▸ **Task directions**
Keep the pictures out and restate every record exactly.

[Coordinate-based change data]
- - - - -

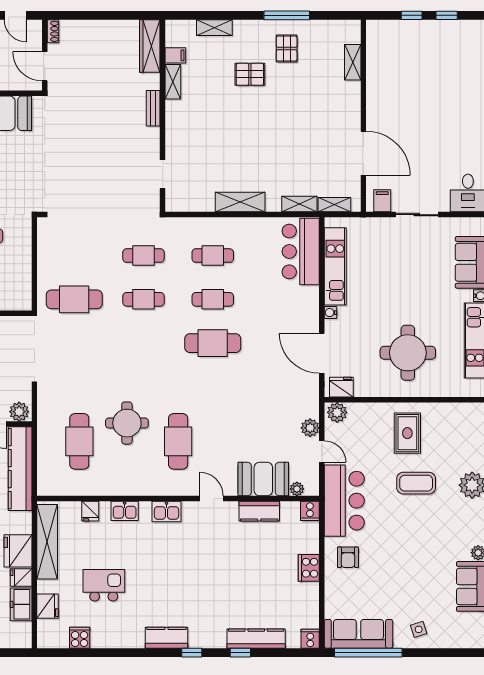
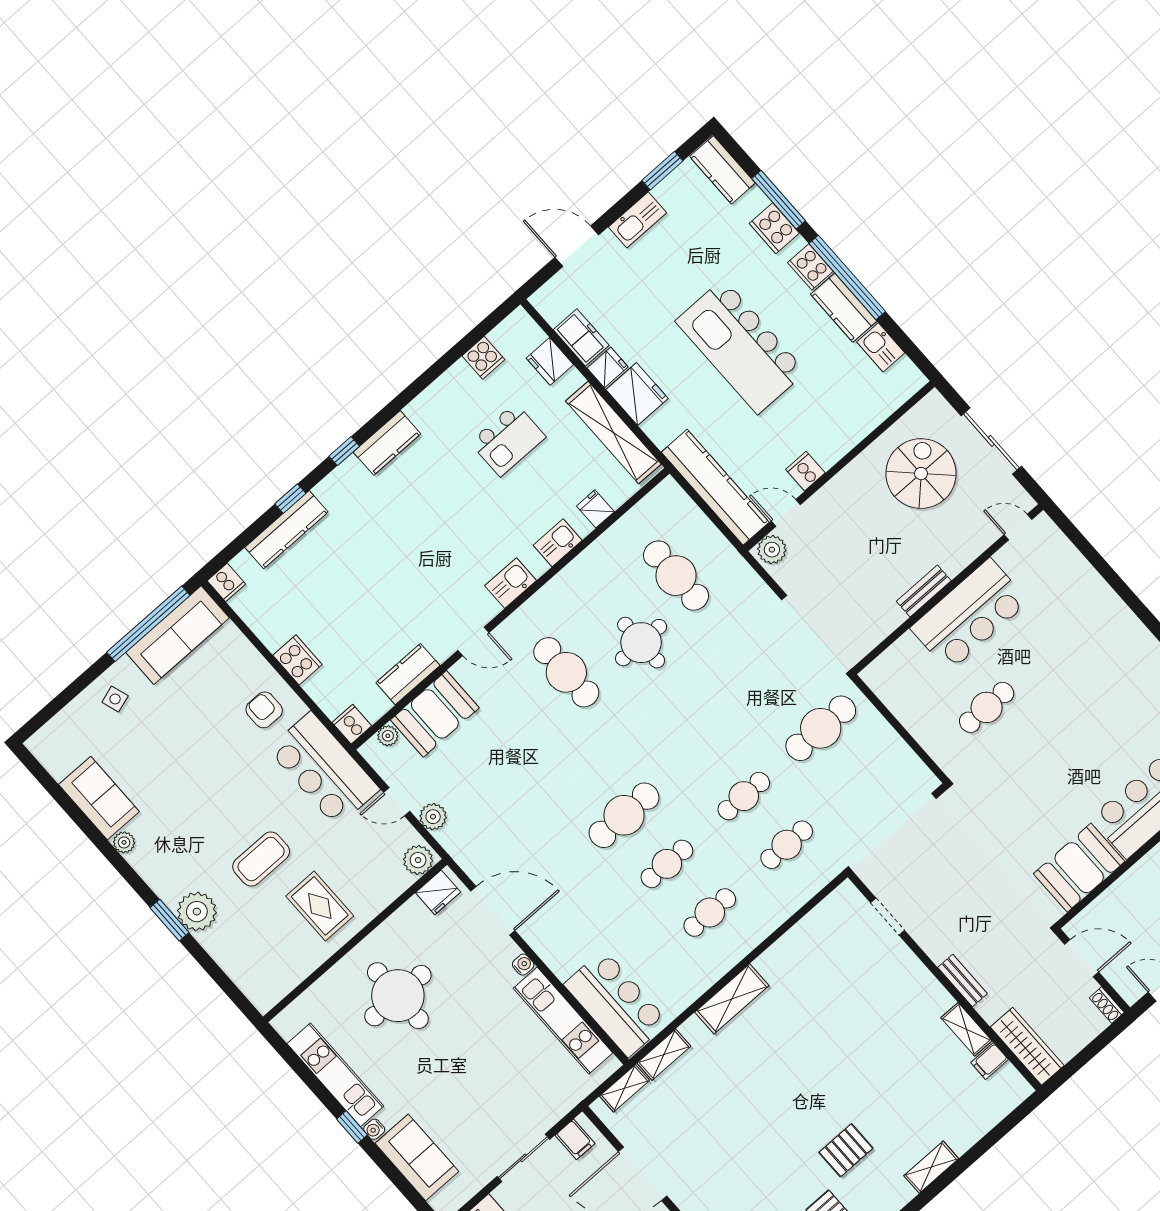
wardrobe: (150, 46) -> (1027, 1046), moved
filing cabinet: (175, 55) -> (990, 1061), moved
shelving: (173, 82) -> (966, 1029), moved
bench: (153, 108) -> (963, 980), moved
wall: (163, 116) -> (945, 981), moved
doorway: (163, 174) -> (888, 917), moved

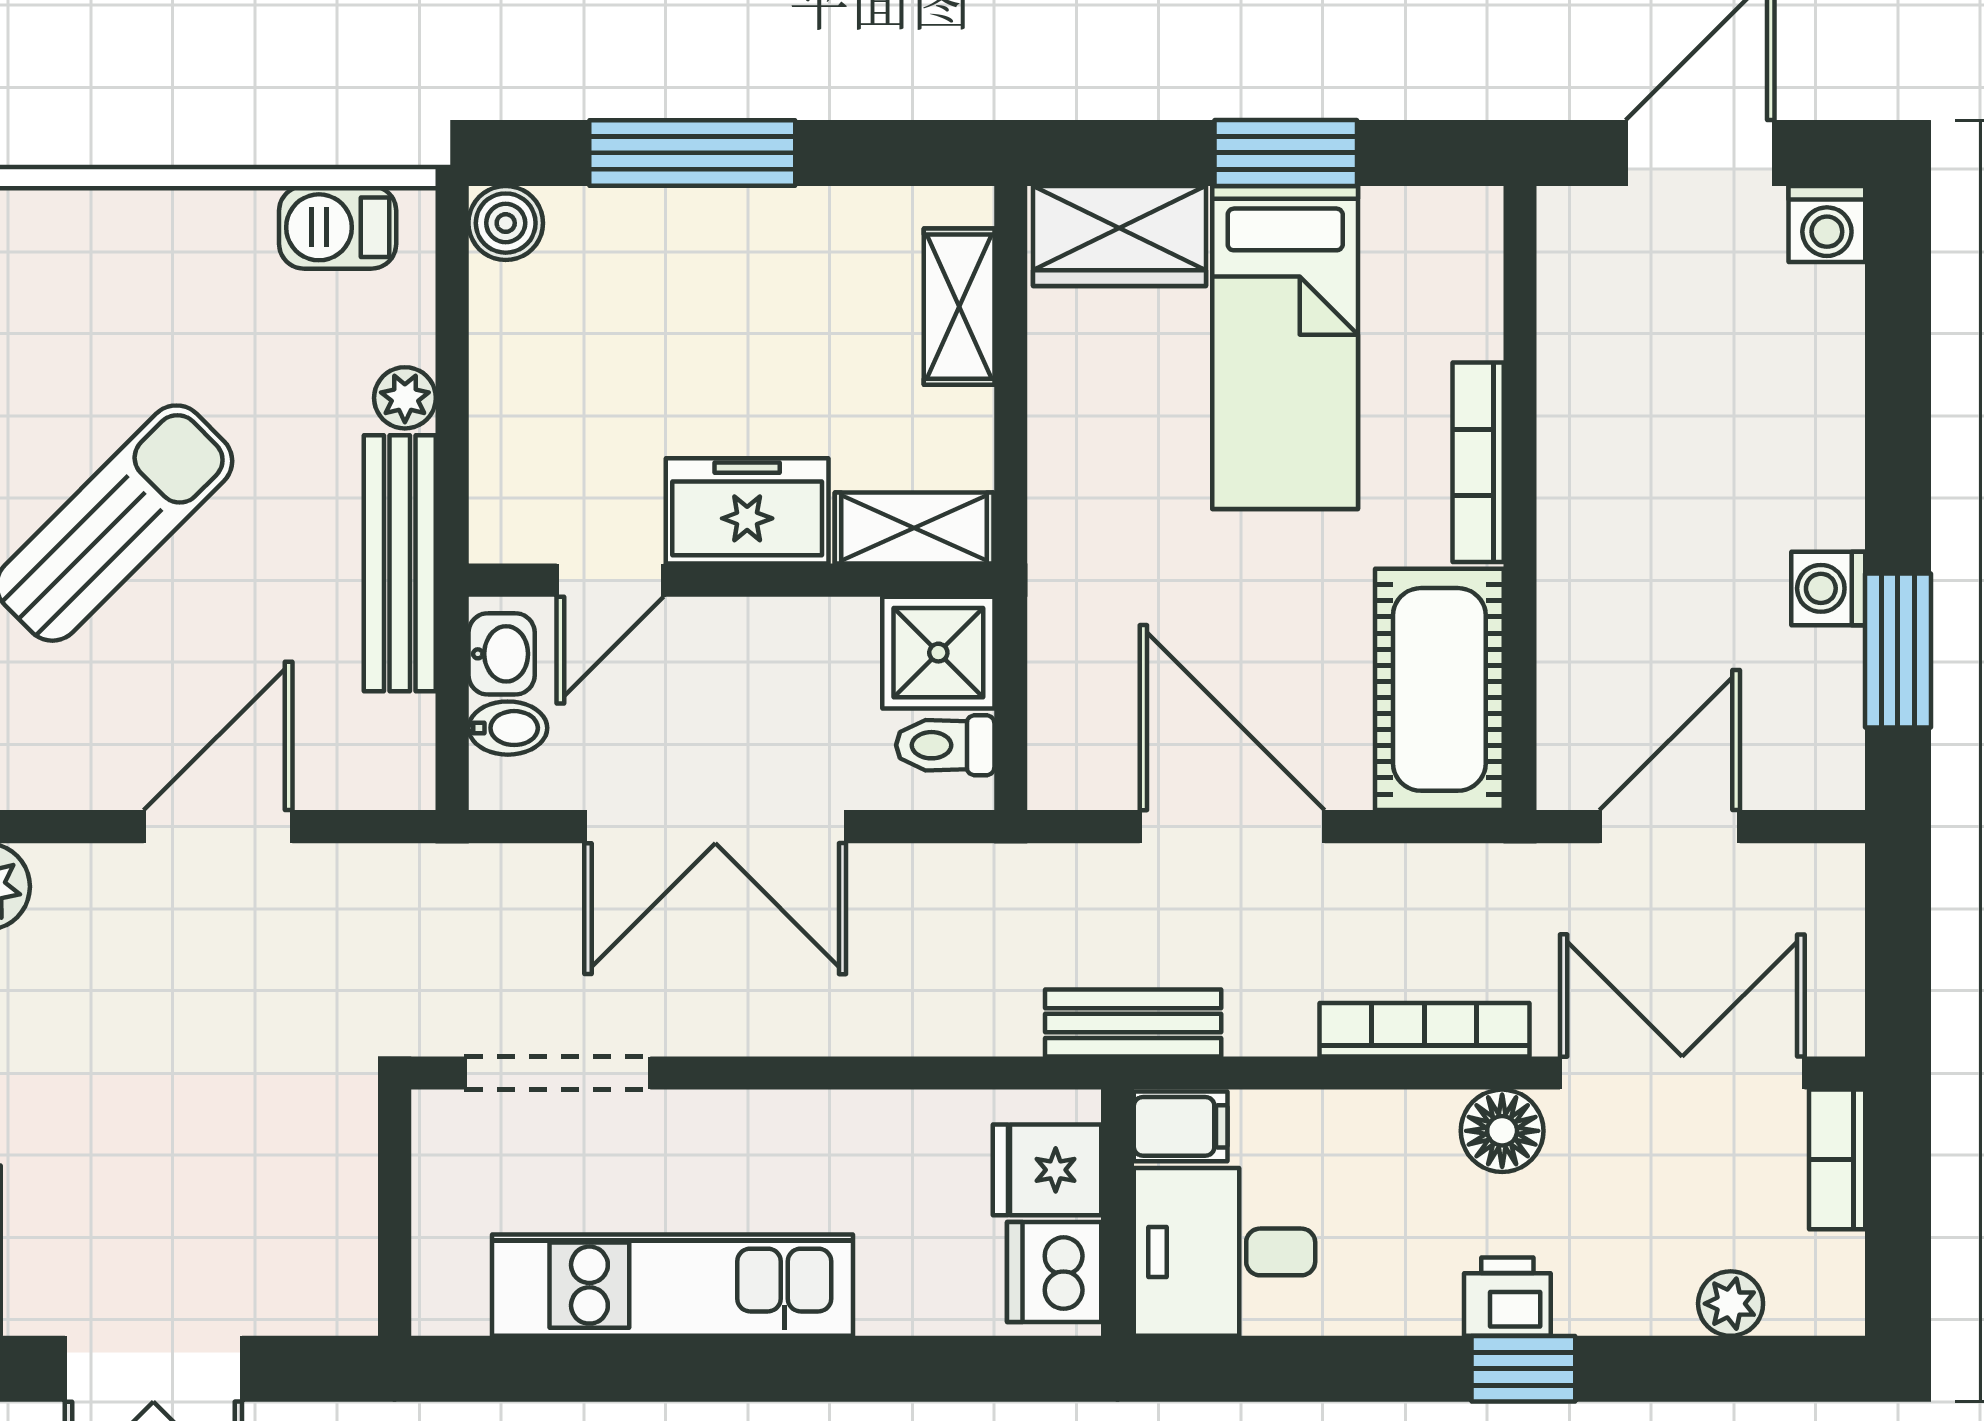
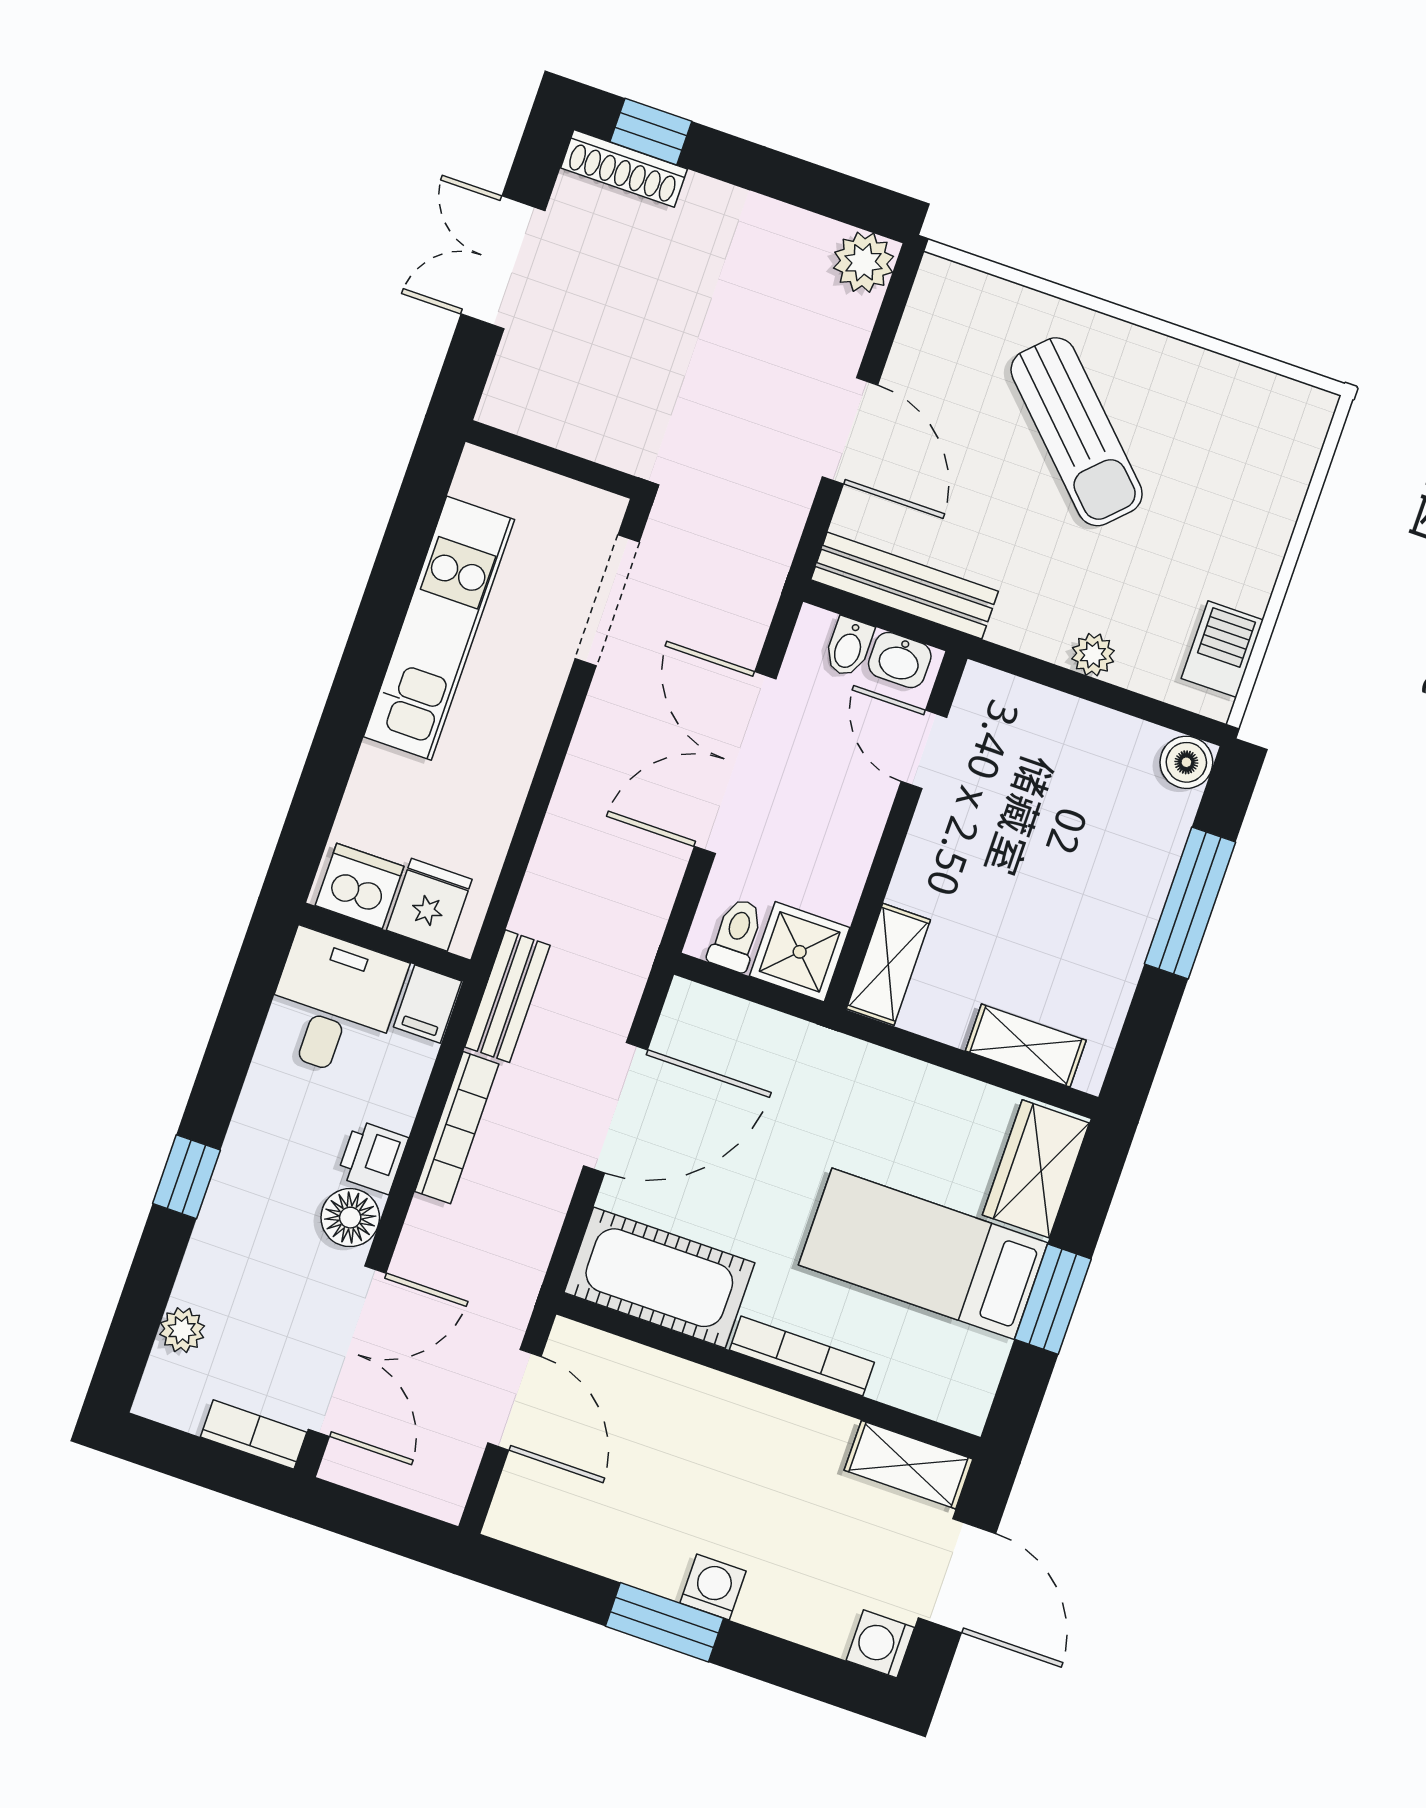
shelving: (1574, 269) -> (909, 1465), added
freezer: (747, 511) -> (938, 857), removed
bench: (400, 563) -> (904, 586), moved
washing machine: (1828, 588) -> (713, 1587), moved
window: (1898, 650) -> (664, 1622), moved
bookcase: (1424, 1030) -> (457, 1128), moved
printer: (1507, 1297) -> (373, 1157), moved, turned 180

- - - - -

▸ **Task answer**
wardrobe: (150, 46) -> (1027, 1046), moved
filing cabinet: (175, 55) -> (990, 1061), moved
shelving: (173, 82) -> (966, 1029), moved
bench: (153, 108) -> (963, 980), moved
wall: (163, 116) -> (945, 981), moved
doorway: (163, 174) -> (888, 917), moved

shelving: (1574, 269) -> (909, 1465), added
freezer: (747, 511) -> (938, 857), removed
bench: (400, 563) -> (904, 586), moved
washing machine: (1828, 588) -> (713, 1587), moved
window: (1898, 650) -> (664, 1622), moved
bookcase: (1424, 1030) -> (457, 1128), moved
printer: (1507, 1297) -> (373, 1157), moved, turned 180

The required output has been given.